Find all lines in the listing that include the word "none", then copy them.

*** Source records Section Begins ***

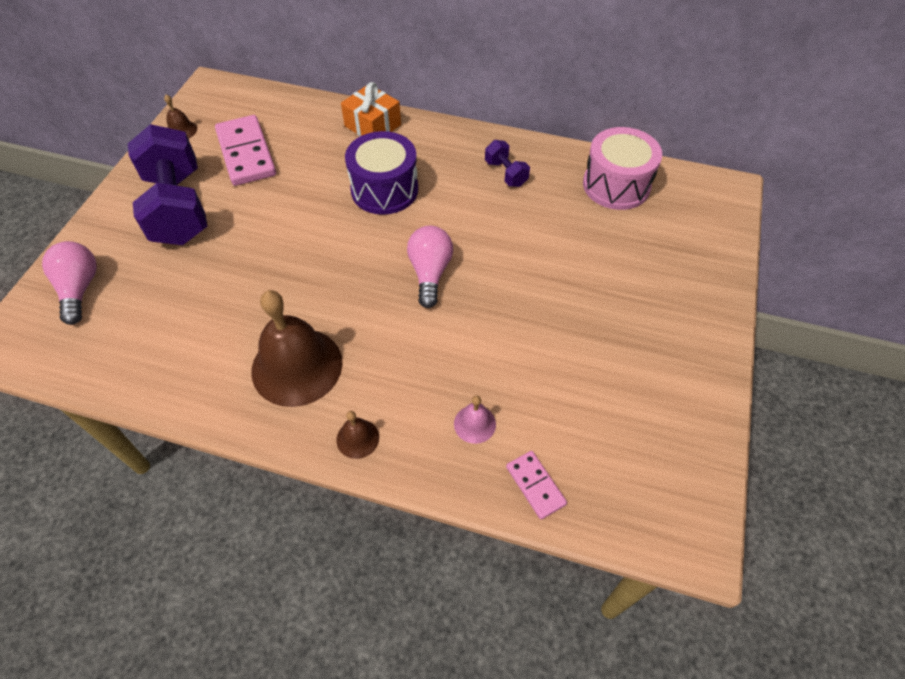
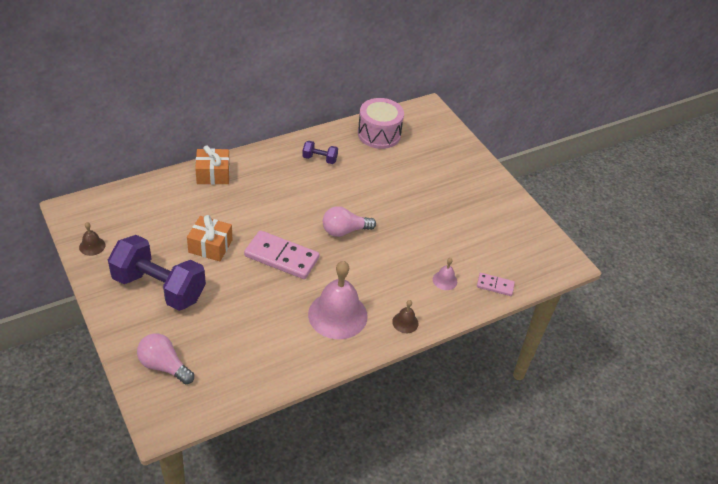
camera: 50 degrees left, 10 degrees down
(246, 153) = (157, 234): pink domino -> pink domino (281, 257)
(275, 197) = (210, 246): none -> orange gift
(297, 366) = (337, 315): brown bell -> pink bell
(384, 189) = (267, 205): purple drum -> none
(430, 273) = (344, 231): pink light bulb -> pink light bulb turned 60 degrees counterclockwise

*** Source records Section Ends ***

* [Response area]
(275, 197) = (210, 246): none -> orange gift
(384, 189) = (267, 205): purple drum -> none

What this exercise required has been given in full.